§ TASK TO COMPLETE:
Search the material below for the word "AUDIO". Copy every line that has it.

§ DATASET:
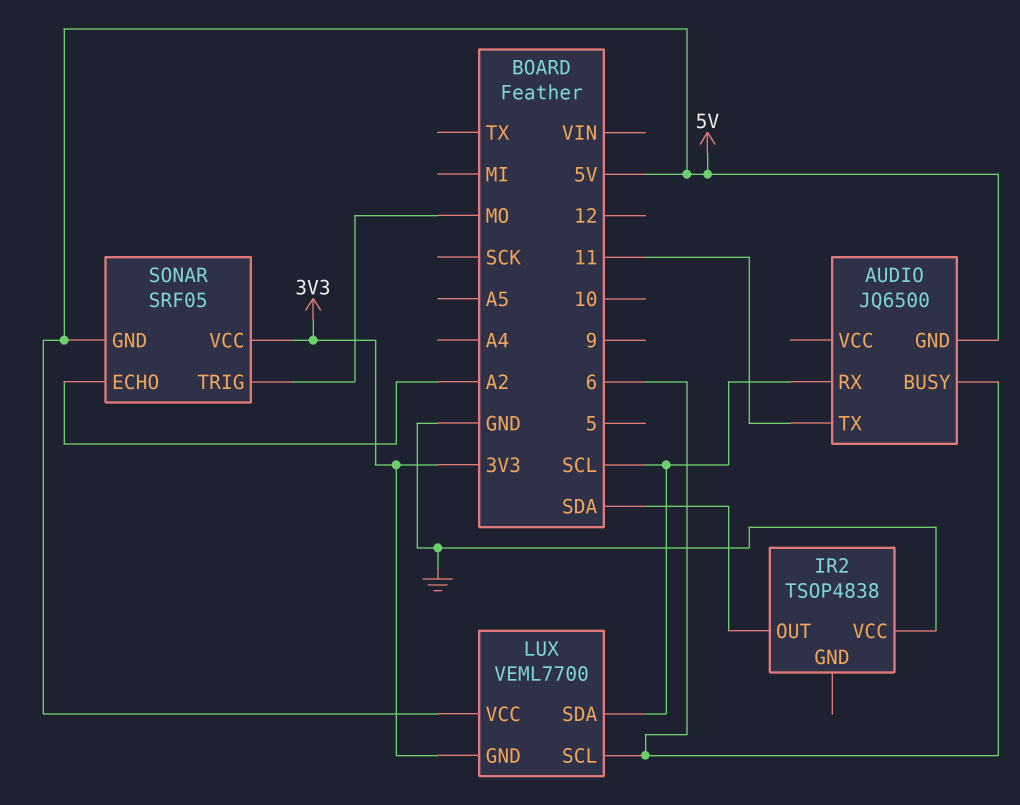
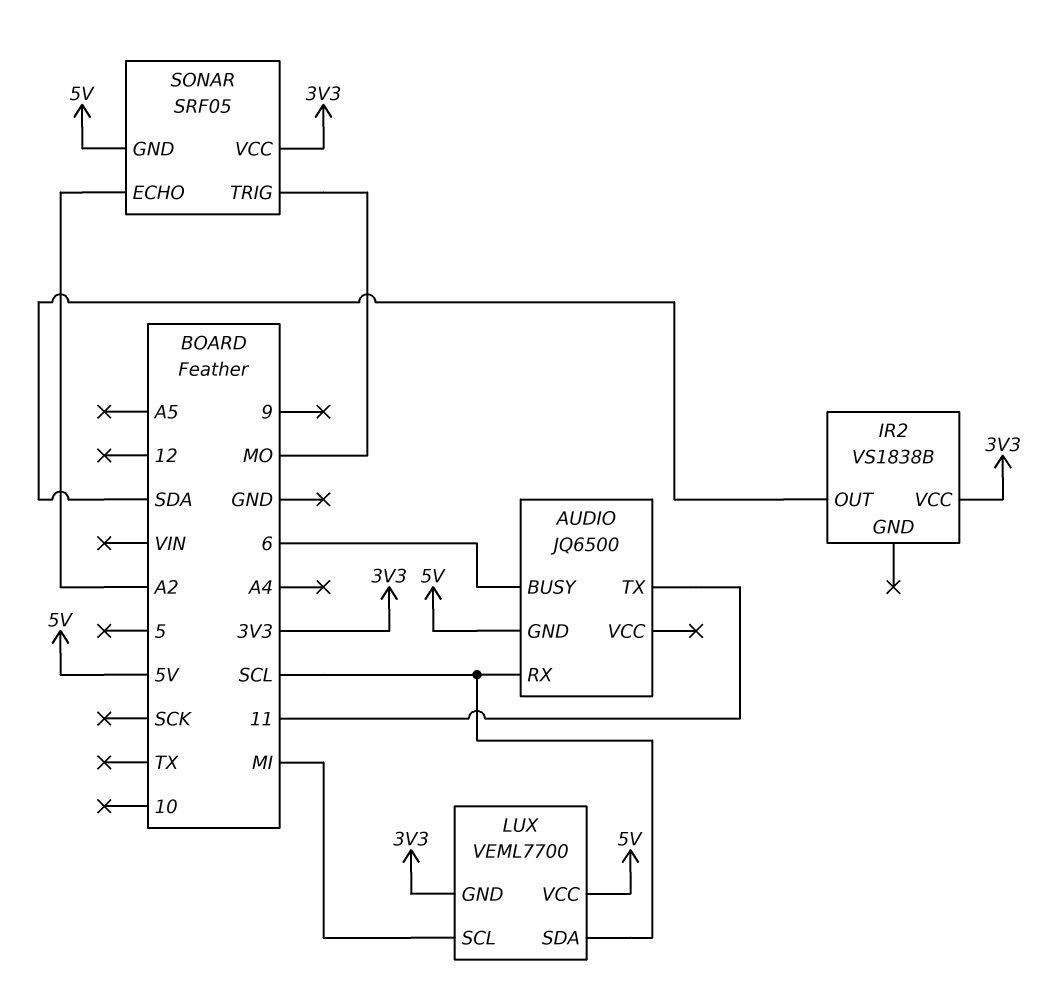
IR2: TSOP4838 -> VS1838B
IR2 pin VCC: GND -> 3V3
LUX pin SCL: 6 -> MI

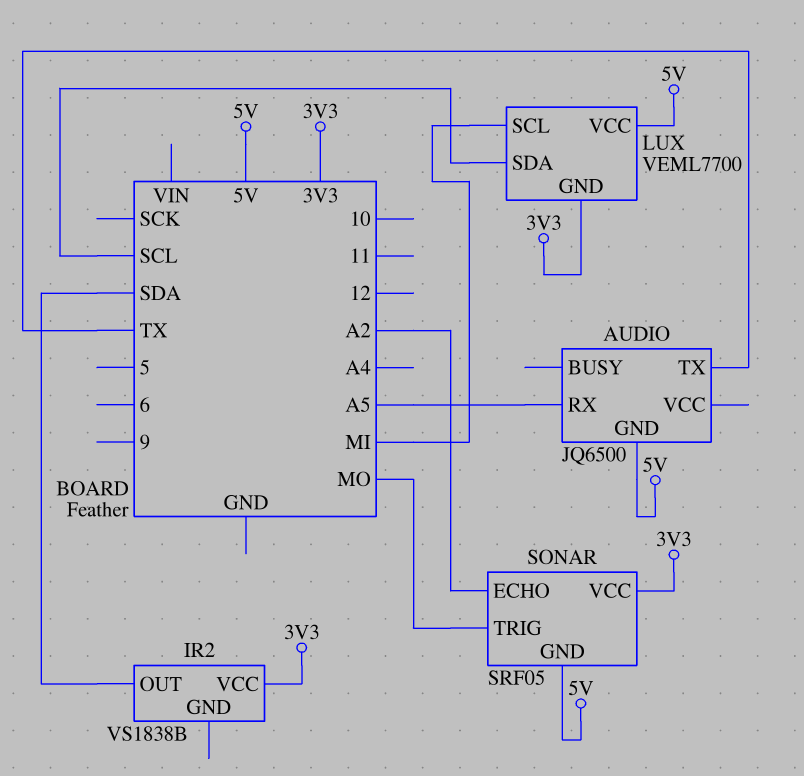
AUDIO pin BUSY: 6 -> none
AUDIO pin RX: SCL -> A5
AUDIO pin TX: 11 -> TX

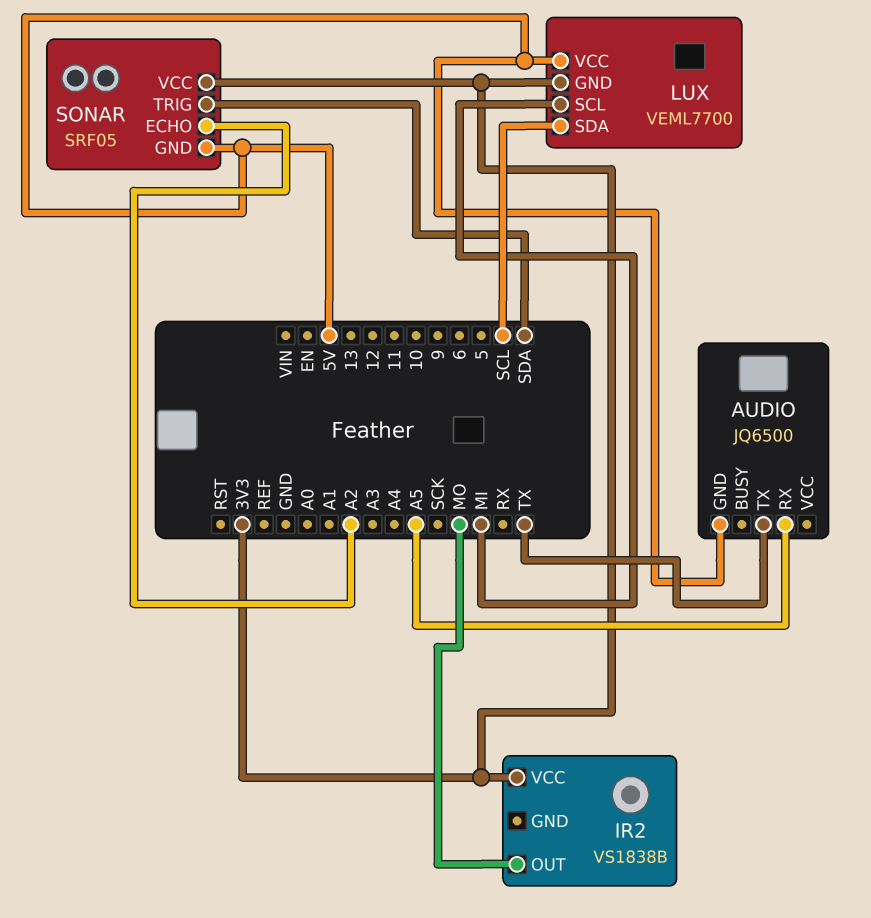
IR2 pin OUT: SDA -> MO
SONAR pin TRIG: MO -> SDA

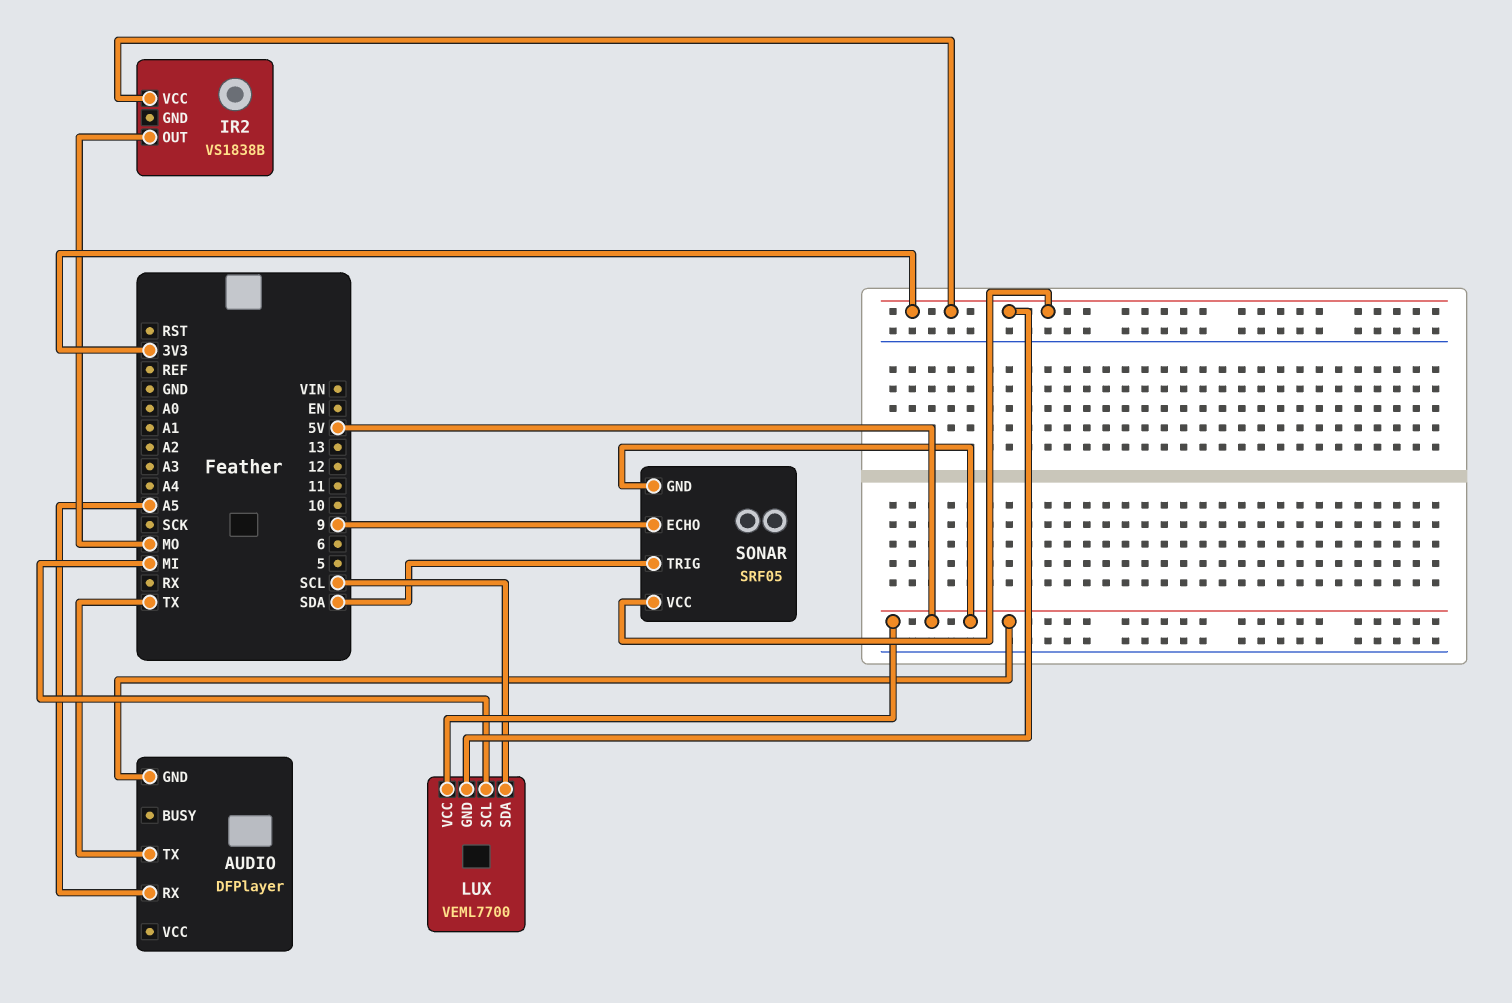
AUDIO: JQ6500 -> DFPlayer
SONAR pin ECHO: A2 -> 9

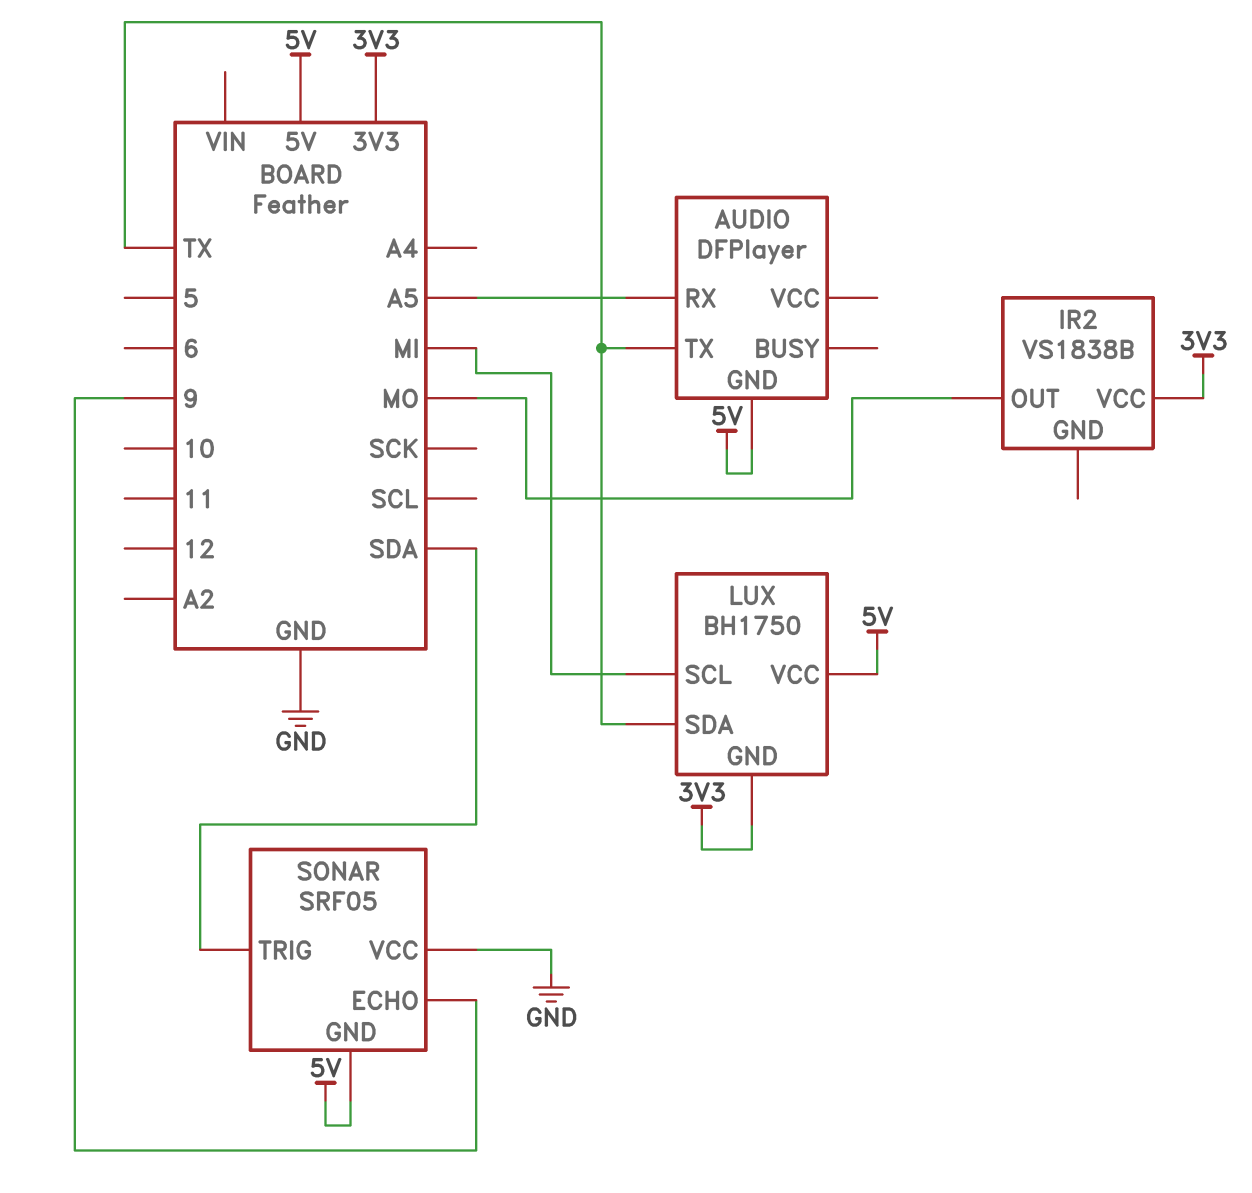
LUX: VEML7700 -> BH1750
LUX pin SDA: SCL -> TX
SONAR pin VCC: 3V3 -> GND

§ EXERCISE OUTPUT:
AUDIO pin BUSY: 6 -> none
AUDIO pin RX: SCL -> A5
AUDIO pin TX: 11 -> TX
AUDIO: JQ6500 -> DFPlayer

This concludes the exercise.